-- Data shown follows --

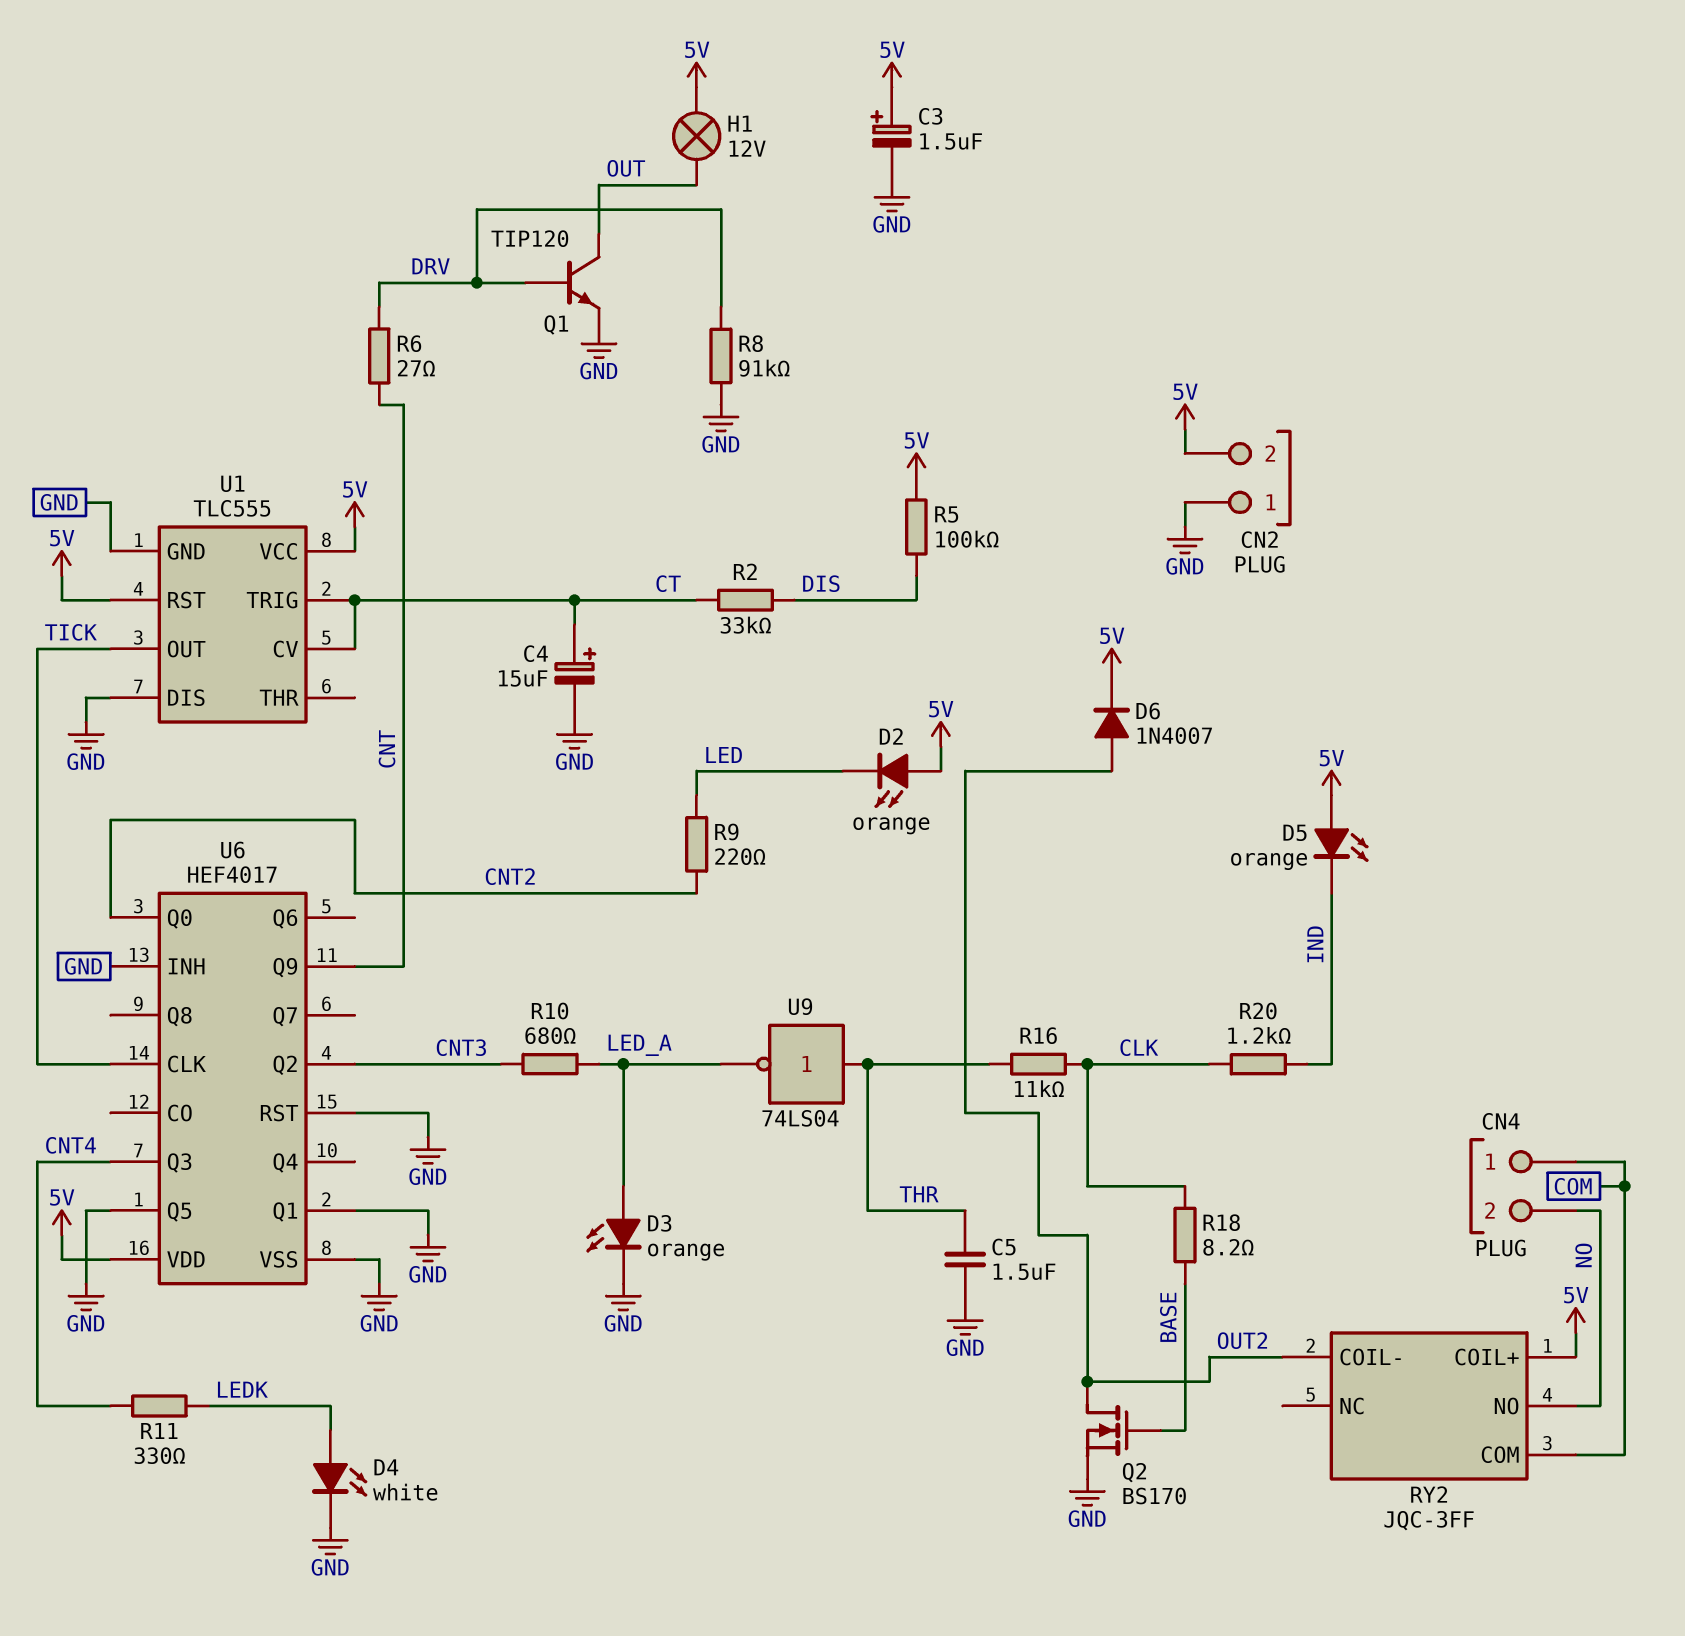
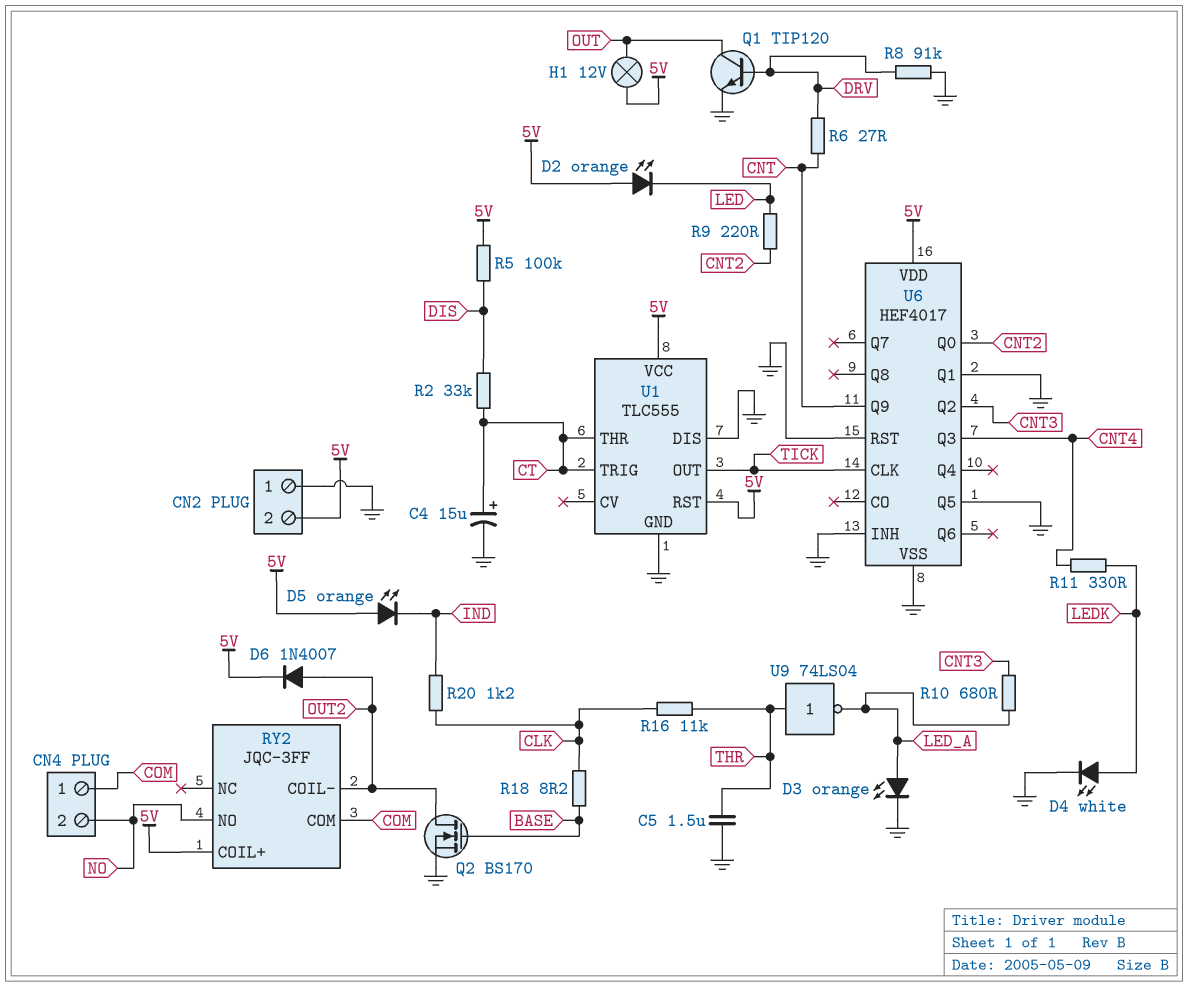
C3: 1.5uF (plus 5V, minus GND) -> none
U1 pin CV: CT -> none
U1 pin THR: none -> CT

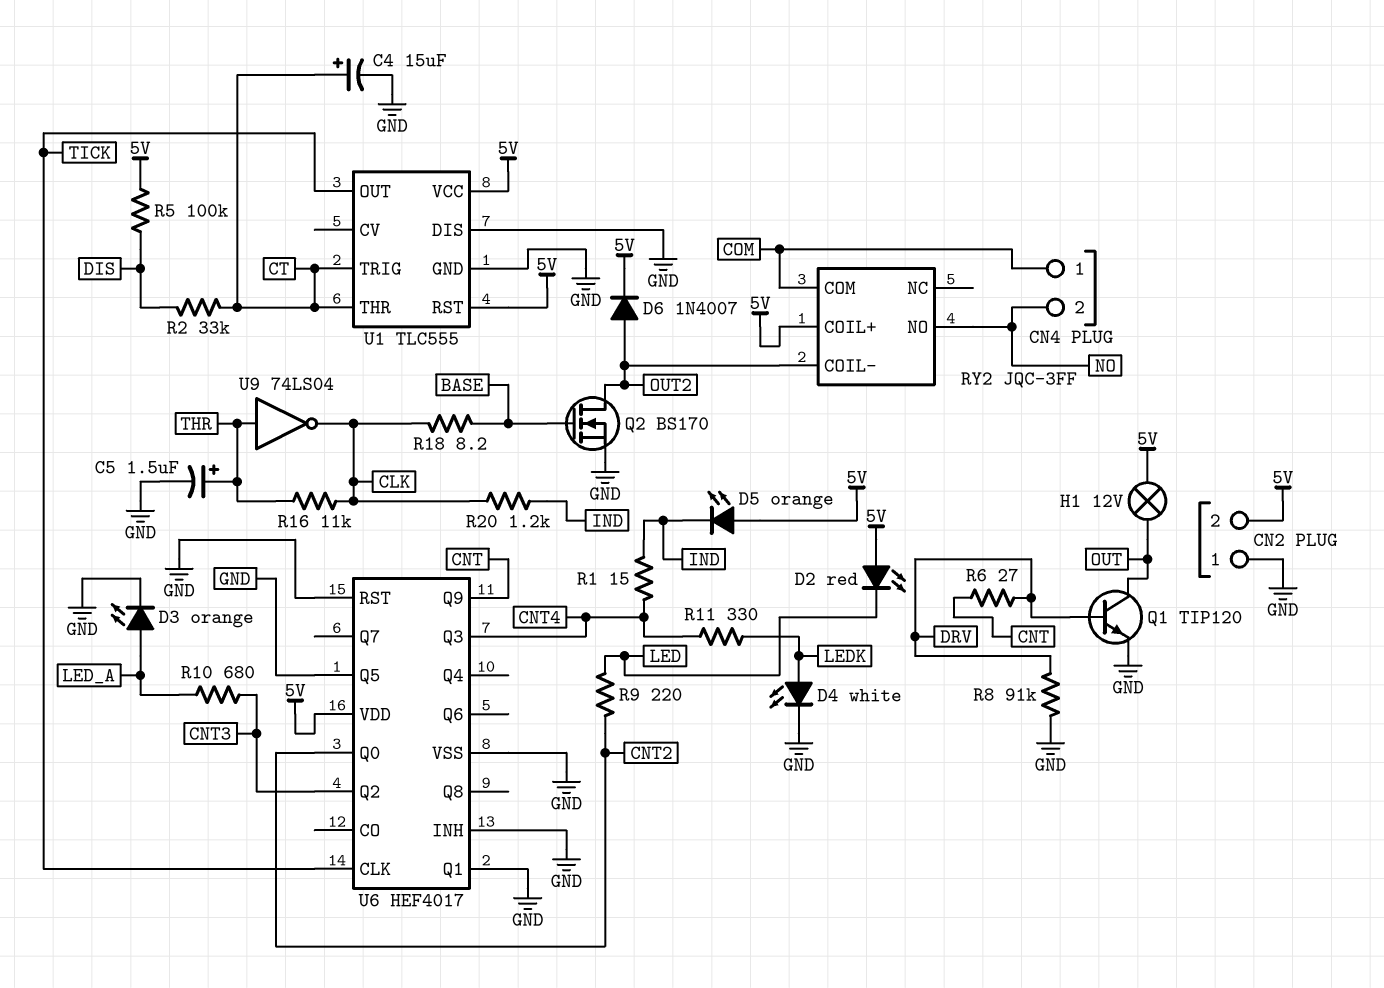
C5: 1.5uF (GND, THR) -> 1.5uF (plus THR, minus GND)
D2: LED orange (A 5V, K LED) -> LED red (A 5V, K LED)
R1: none -> 15 (CNT4, IND)
U9: NOT 74LS04 (in THR, out LED_A) -> NOT 74LS04 (in THR, out CLK)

-- Data shown concluded --

Start at the line with "C5: 1.5uF (GND, THR)". Give that line and every line after it again, word for word, through the last line above.

Solution
C5: 1.5uF (GND, THR) -> 1.5uF (plus THR, minus GND)
D2: LED orange (A 5V, K LED) -> LED red (A 5V, K LED)
R1: none -> 15 (CNT4, IND)
U9: NOT 74LS04 (in THR, out LED_A) -> NOT 74LS04 (in THR, out CLK)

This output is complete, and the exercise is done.